Data extract:
**********

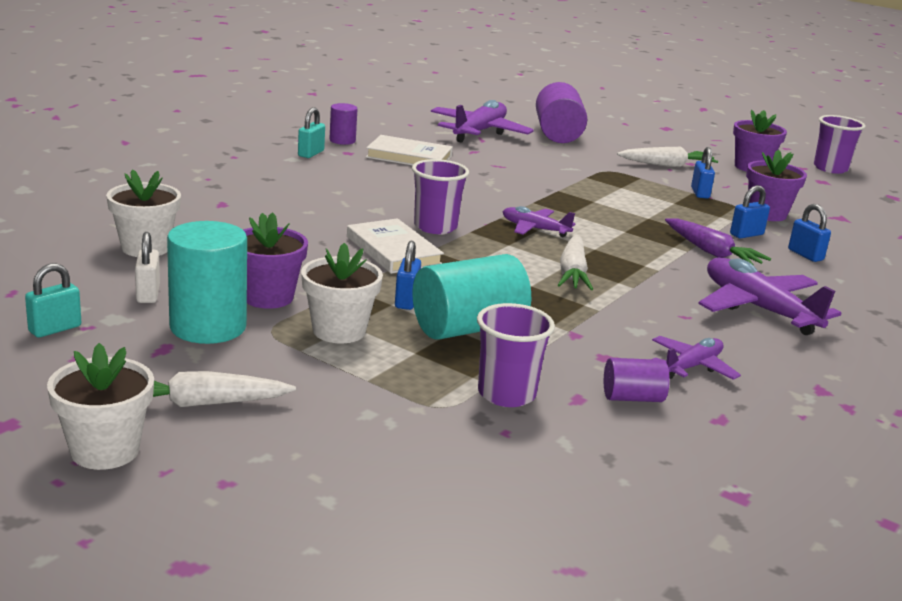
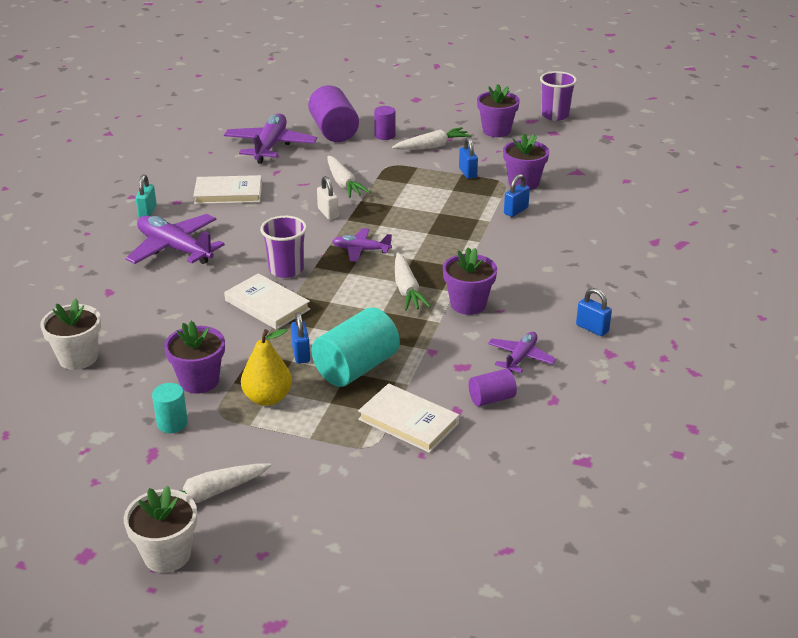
camera: 15 degrees left, 10 degrees up
(55, 329) = (62, 460): turquoise padlock -> none
(148, 294) = (109, 405): white padlock -> white padlock (328, 213)
(208, 327) = (172, 423): turquoise cylinder -> turquoise cylinder, size x0.53
(339, 331) = (267, 398): white flower pot -> yellow pear
(342, 140) = (165, 188): purple cylinder -> purple cylinder (385, 135)
(506, 394) = (408, 421): purple cup -> white book
(545, 174) = (344, 184): none -> white carrot
(645, 302) = (468, 304): none -> purple flower pot
(712, 252) = (497, 238): purple carrot -> none
(758, 308) = (547, 287): purple plane -> purple plane (174, 248)
(805, 255) = (563, 221): blue padlock -> blue padlock (592, 328)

**********

Requirement: Which lines above hold the word "white"? Copy each of them.

The completed task:
(148, 294) = (109, 405): white padlock -> white padlock (328, 213)
(339, 331) = (267, 398): white flower pot -> yellow pear
(506, 394) = (408, 421): purple cup -> white book
(545, 174) = (344, 184): none -> white carrot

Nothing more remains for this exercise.